- _YOUR ASSIGNMENT_
Report every line of the records that includes the word "none".

Dataset entries
────────────────────
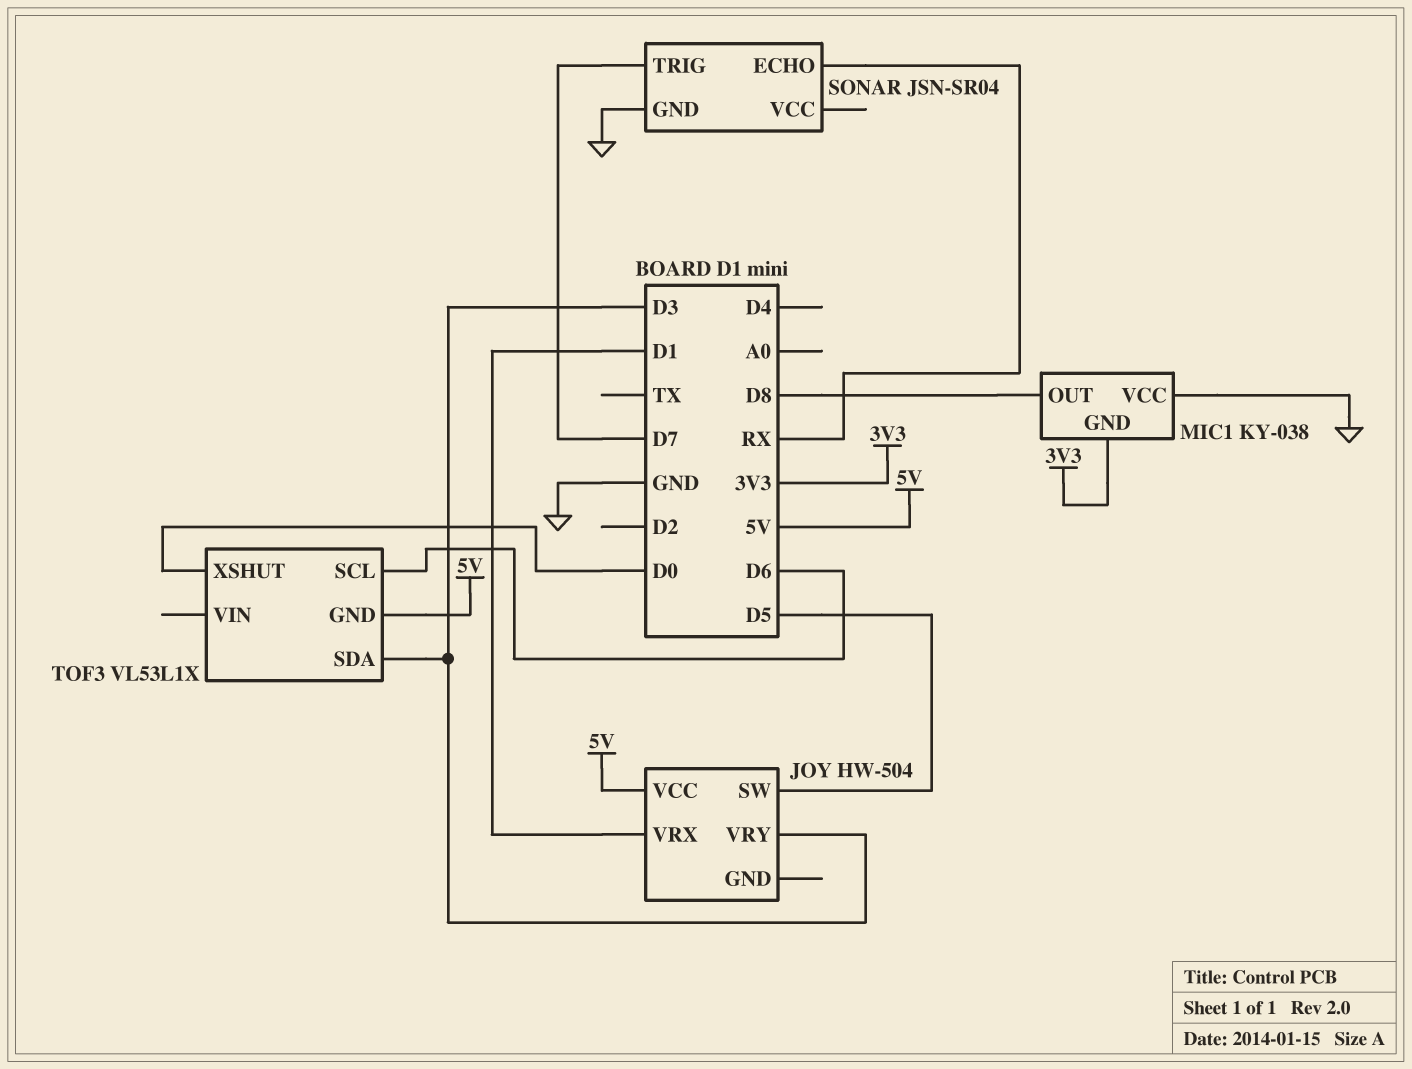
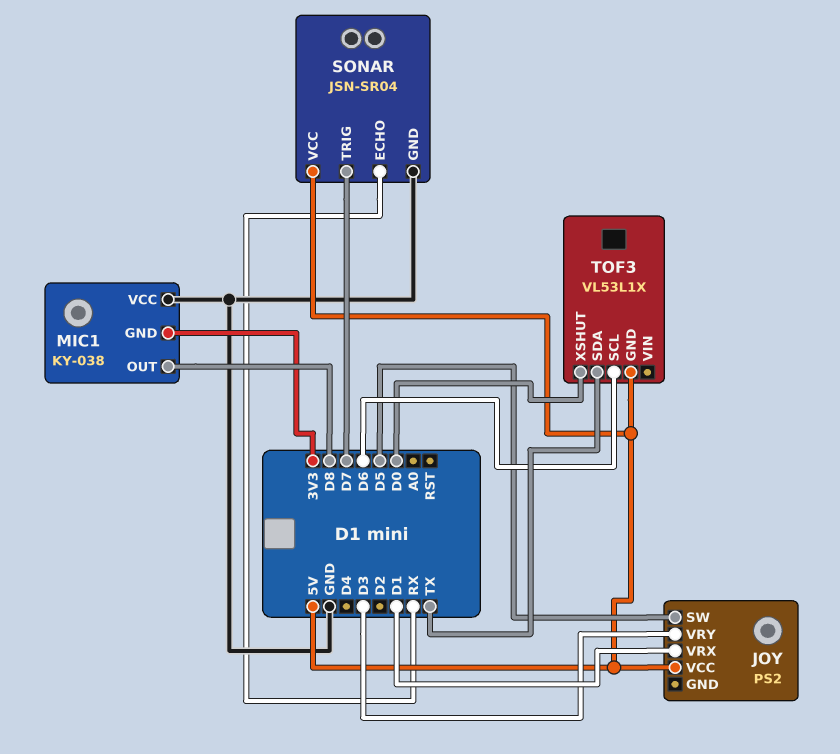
JOY: HW-504 -> PS2
SONAR pin VCC: none -> 5V
TOF3 pin SDA: D3 -> TX

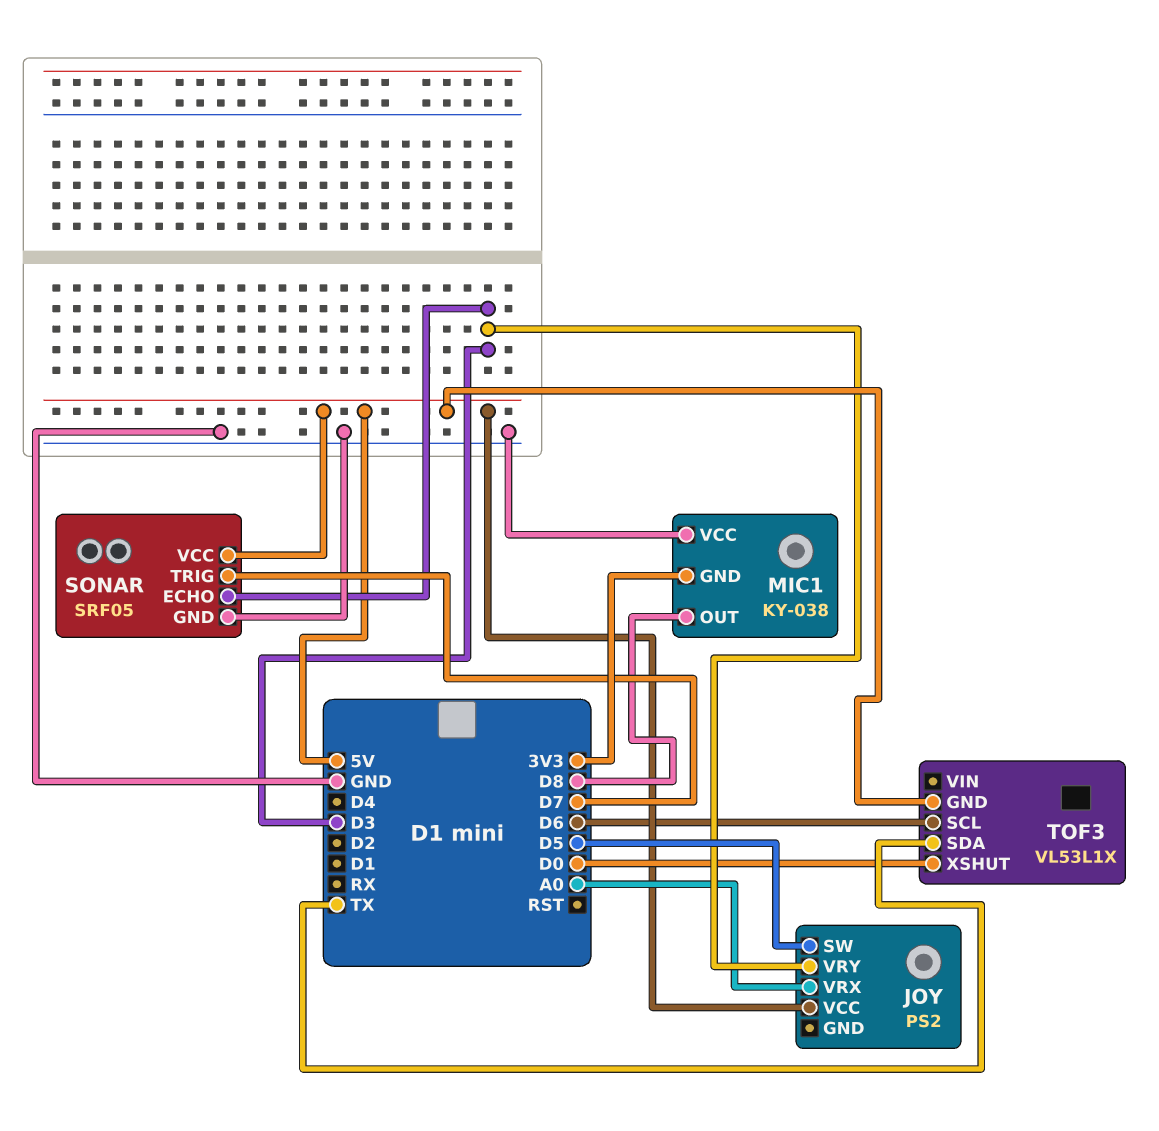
JOY pin VRX: D1 -> A0
SONAR: JSN-SR04 -> SRF05
SONAR pin ECHO: RX -> D3

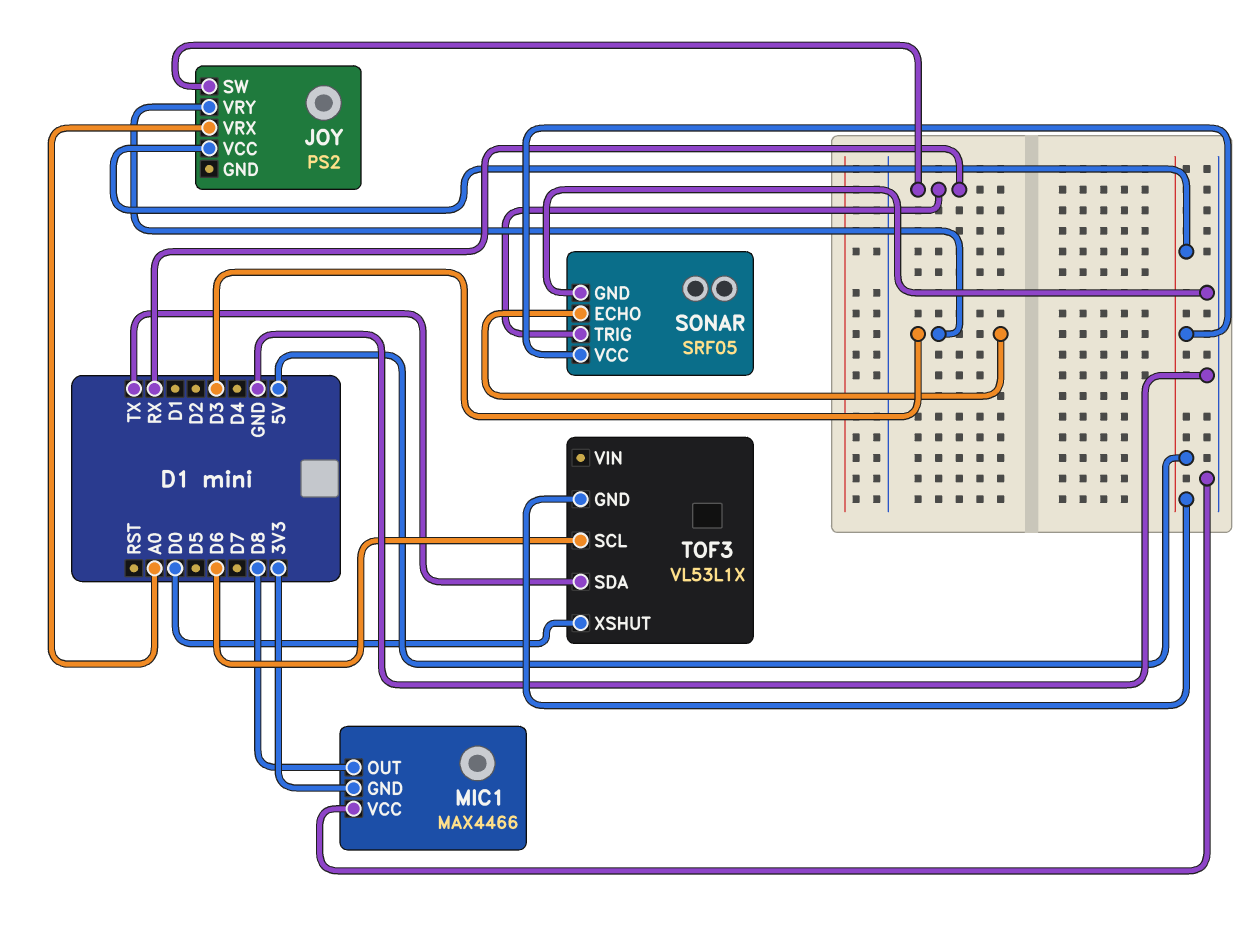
JOY pin SW: D5 -> RX
MIC1: KY-038 -> MAX4466
SONAR pin TRIG: D7 -> RX

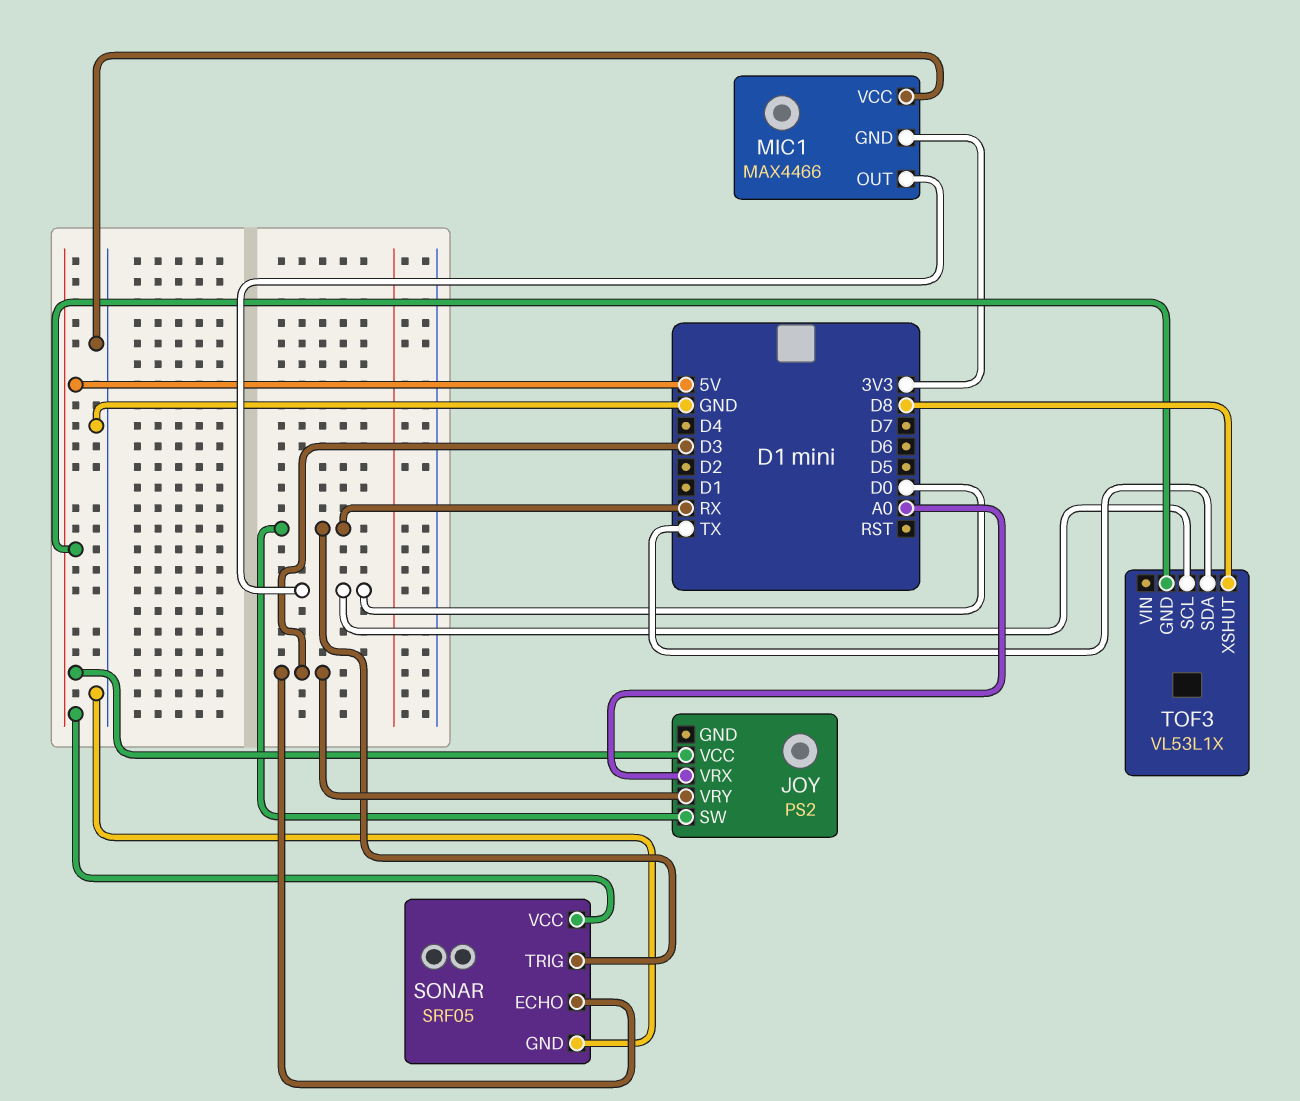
MIC1 pin OUT: D8 -> D0
TOF3 pin SCL: D6 -> D0
TOF3 pin XSHUT: D0 -> D8

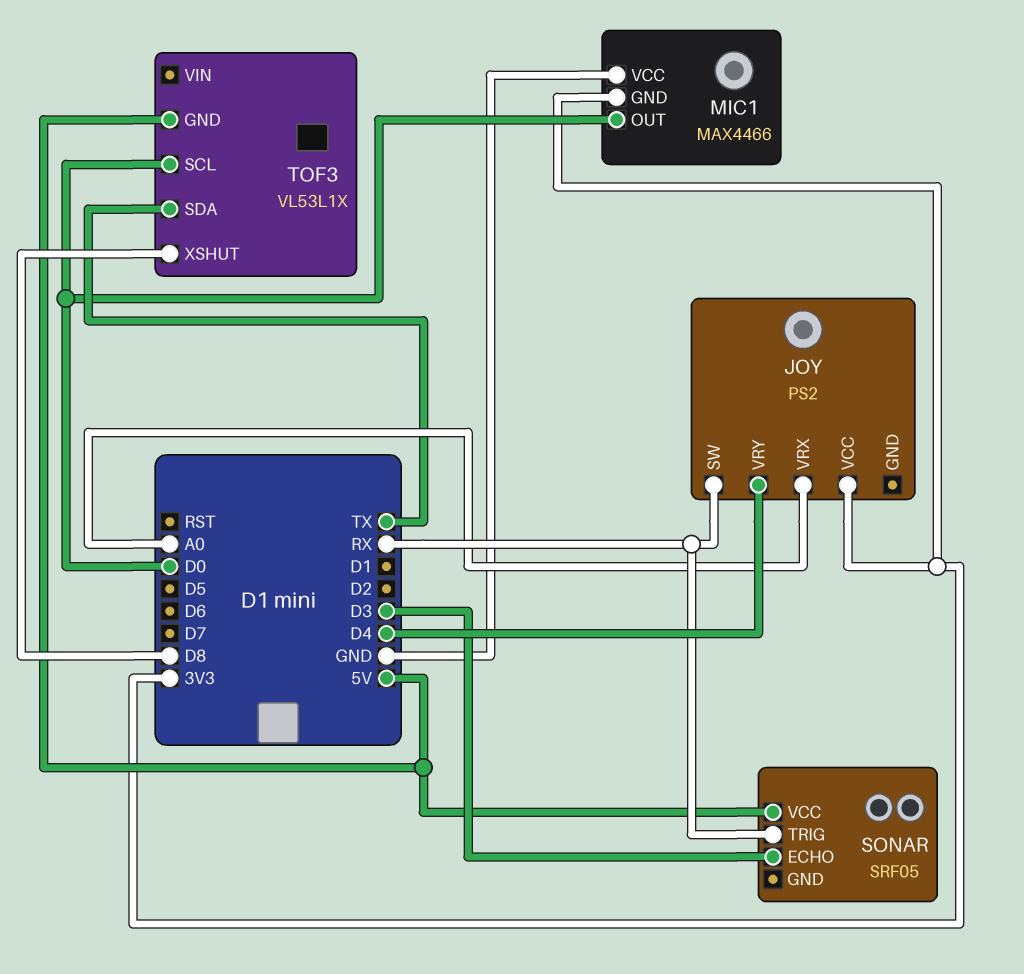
JOY pin VCC: 5V -> 3V3
JOY pin VRY: D3 -> D4
SONAR pin GND: GND -> none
────────────────────
- _FINISHED TASK_
SONAR pin VCC: none -> 5V
SONAR pin GND: GND -> none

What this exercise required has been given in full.